Extract all lines in the data that contain the word "brick".

(Recorded data):
+++++
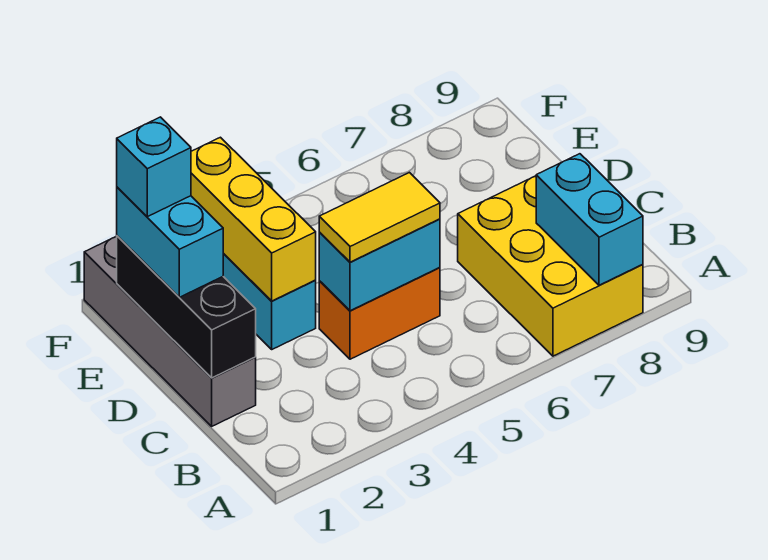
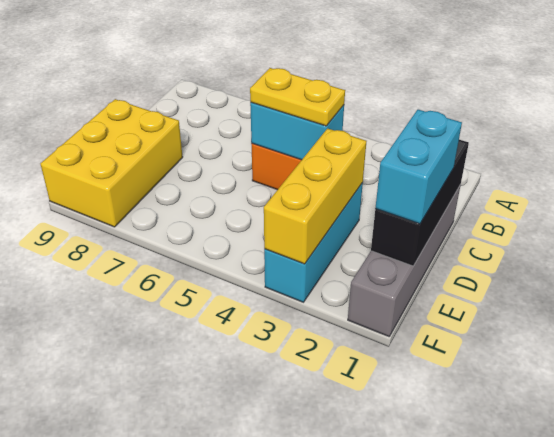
yellow brick A7:C8 level 1 -> yellow brick D8:F9 level 1
cyan brick A8:B8 level 2 -> none
yellow tile C4:C5 level 3 -> yellow plate C4:C5 level 3
cyan brick E1 level 4 -> none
+++++
(Written response):
yellow brick A7:C8 level 1 -> yellow brick D8:F9 level 1
cyan brick A8:B8 level 2 -> none
cyan brick E1 level 4 -> none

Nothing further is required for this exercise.